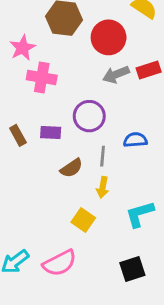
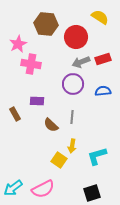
purple circle: (89, 116) -> (73, 84), moved
brown rectangle: (18, 135) -> (15, 114), moved
blue semicircle: (135, 140) -> (103, 91), moved
brown semicircle: (71, 168) -> (51, 125), turned 77
yellow arrow: (103, 187) -> (72, 146), moved

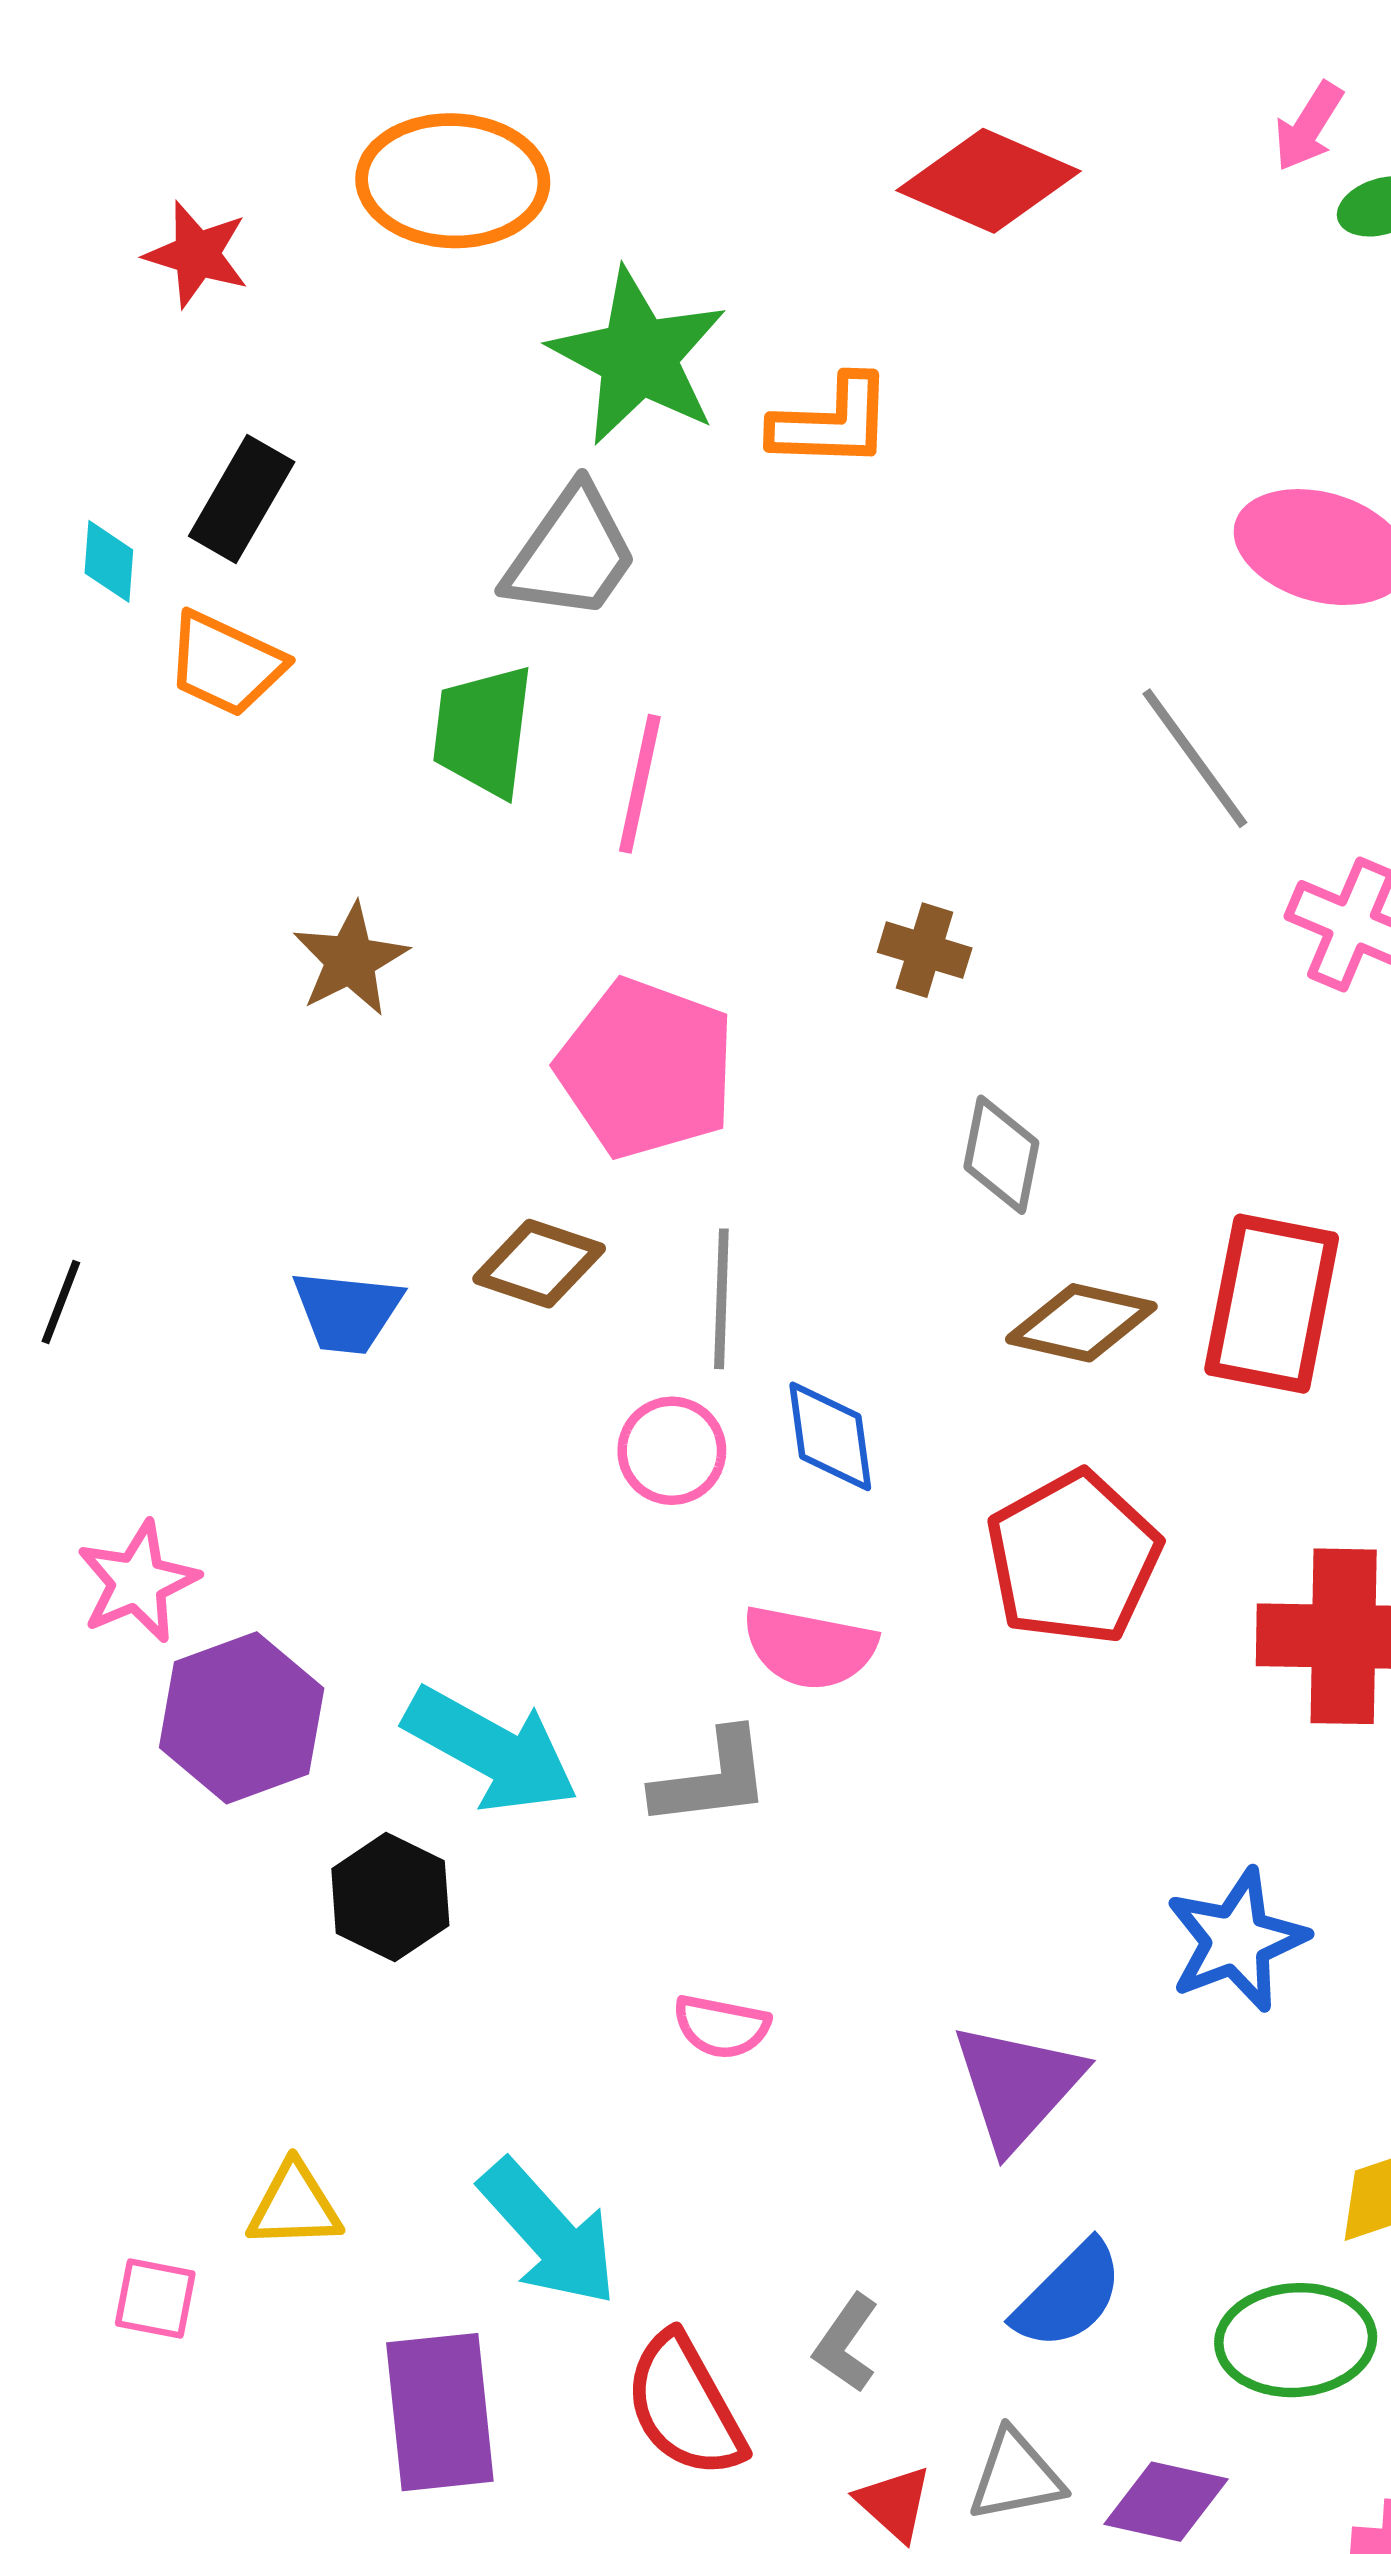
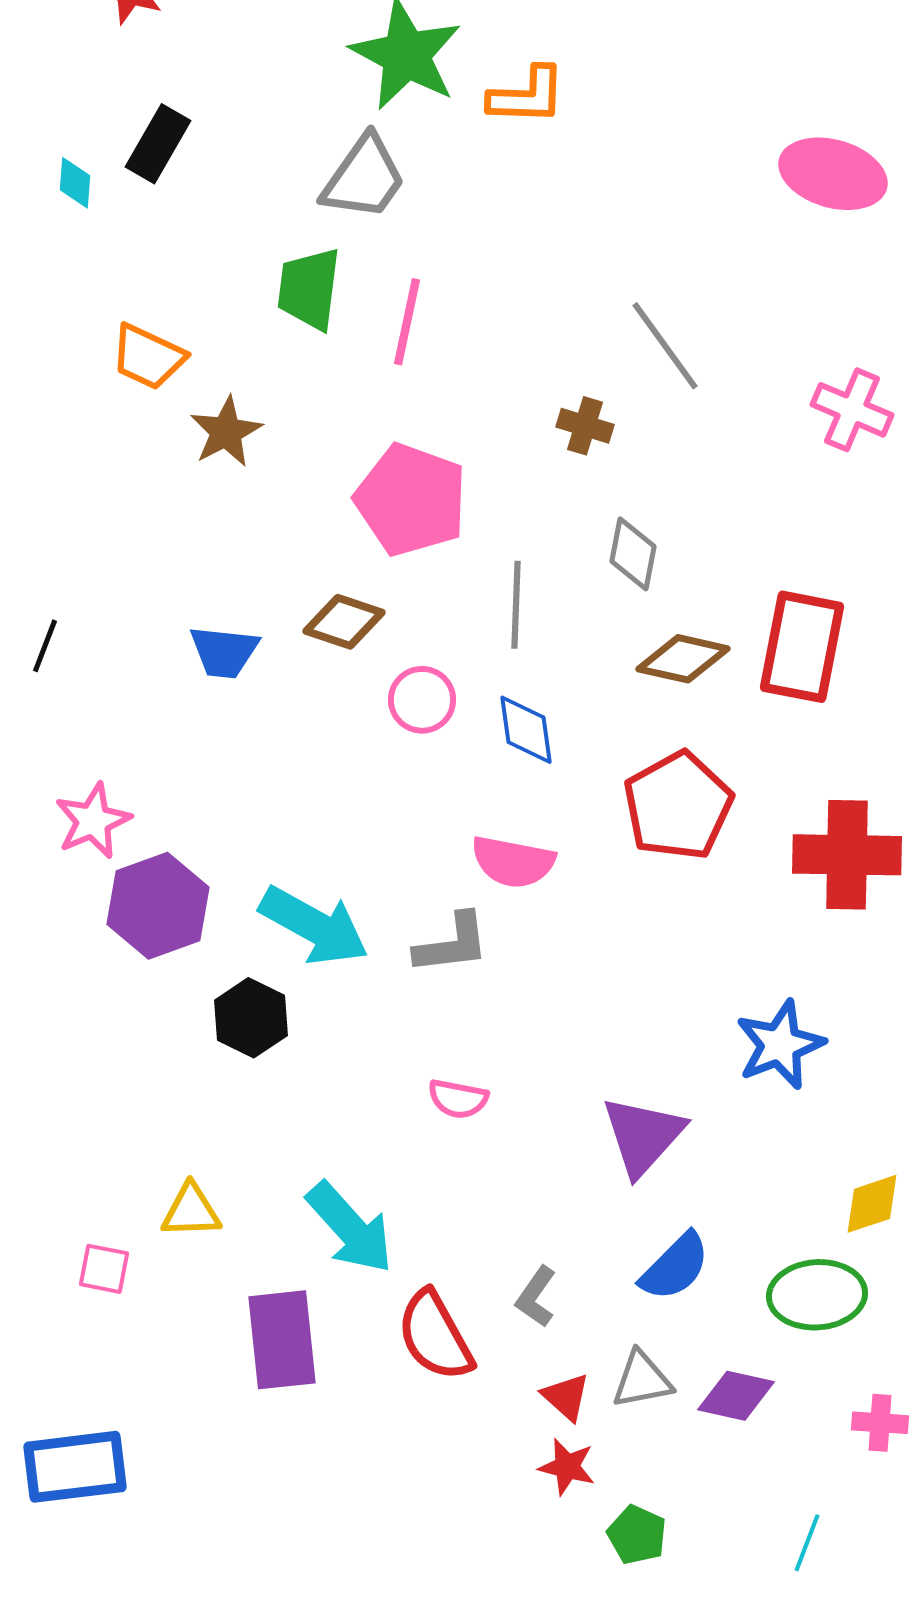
orange trapezoid: (226, 664) -> (148, 357), moved
gray line: (1195, 758) -> (665, 346), moved
gray line: (721, 1299) -> (516, 605), moved
pink circle: (672, 1451) -> (422, 700), moved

▶ [Task directions]: Quote the material in full and exactly; do not carry over its pictures.

▶ [Written solution]:
purple circle: (89, 116) -> (73, 84), moved
brown rectangle: (18, 135) -> (15, 114), moved
blue semicircle: (135, 140) -> (103, 91), moved
brown semicircle: (71, 168) -> (51, 125), turned 77
yellow arrow: (103, 187) -> (72, 146), moved

orange trapezoid: (226, 664) -> (148, 357), moved
gray line: (1195, 758) -> (665, 346), moved
gray line: (721, 1299) -> (516, 605), moved
pink circle: (672, 1451) -> (422, 700), moved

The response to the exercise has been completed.